#### [Activity]
Below are the records; pull every line that includes "vert".

#### [Given records]

__________

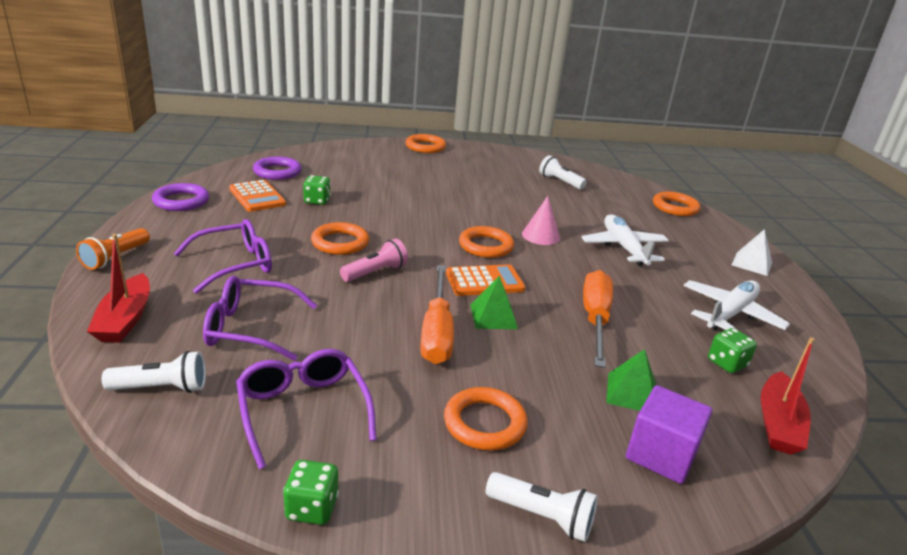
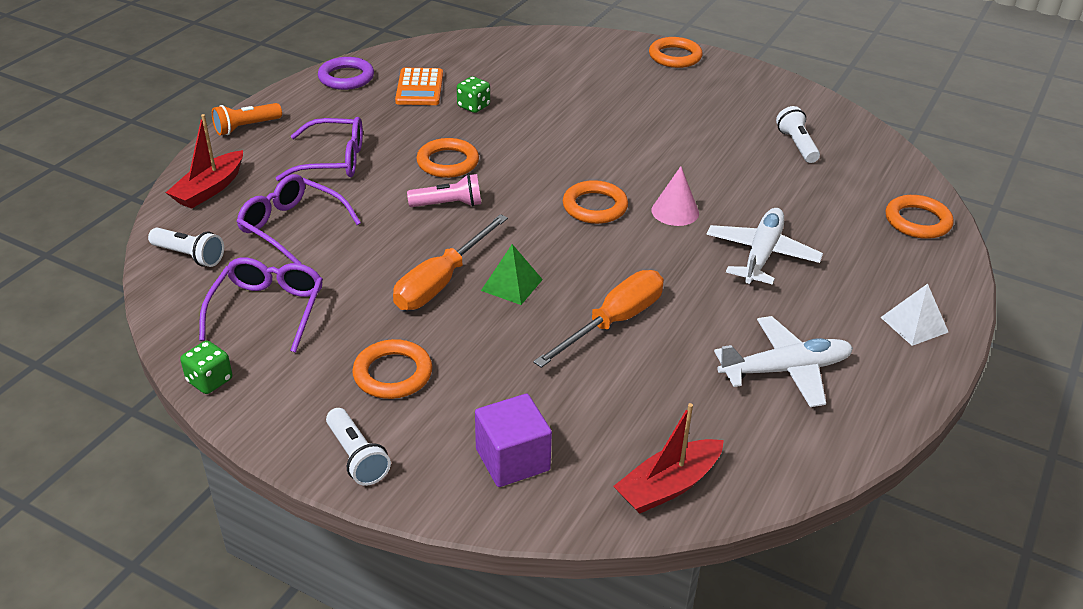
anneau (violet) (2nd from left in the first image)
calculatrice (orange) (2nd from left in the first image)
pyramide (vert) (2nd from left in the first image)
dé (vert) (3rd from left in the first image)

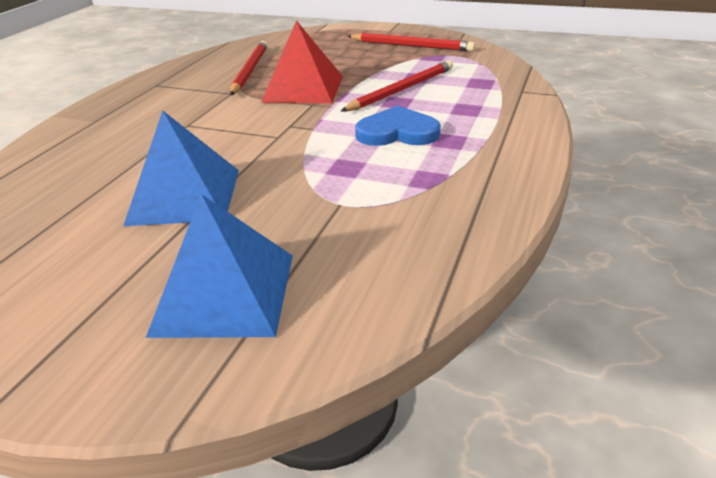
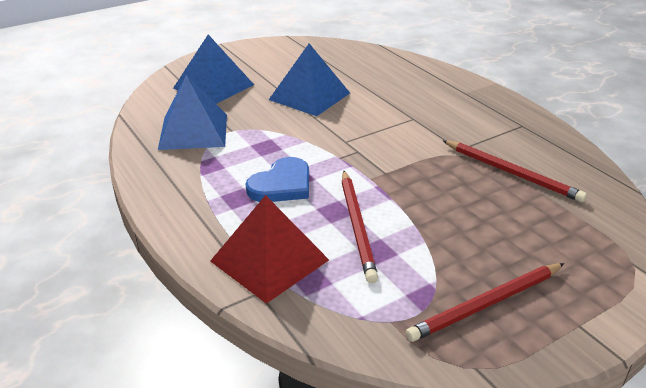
pyramide (bleu) (1st from left)
pyramide (rouge)

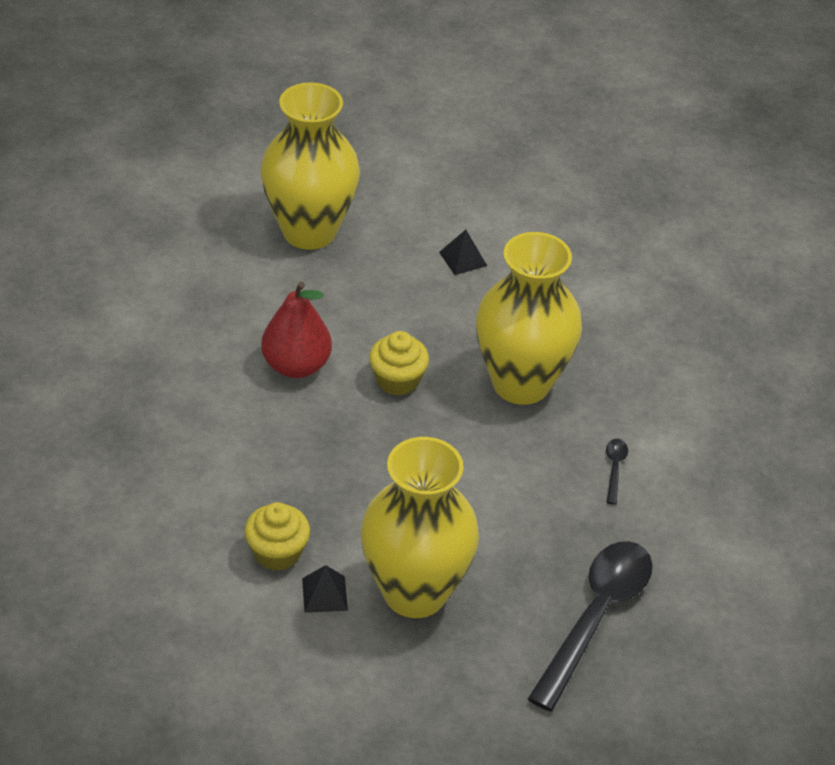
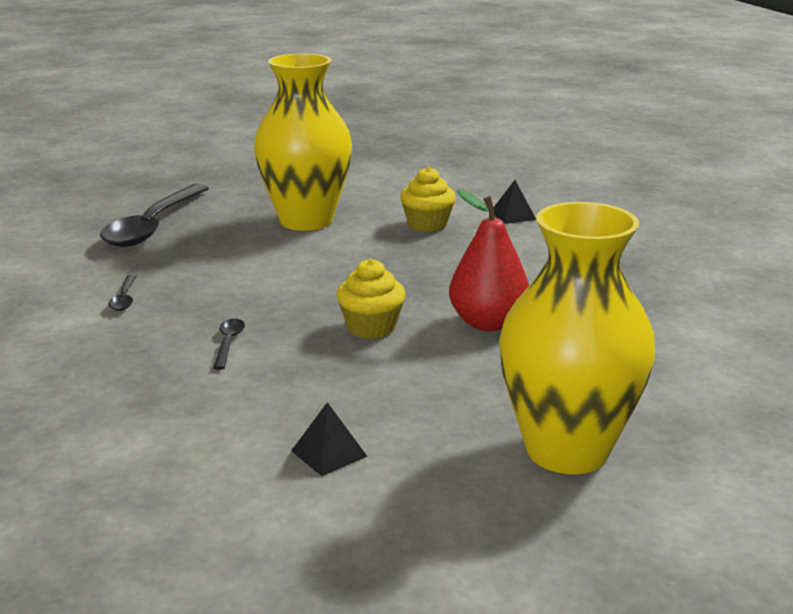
cuillère (noir) (3rd from left)
pyramide (noir) (2nd from left)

__________

#### [Written solution]
pyramide (vert) (2nd from left in the first image)
dé (vert) (3rd from left in the first image)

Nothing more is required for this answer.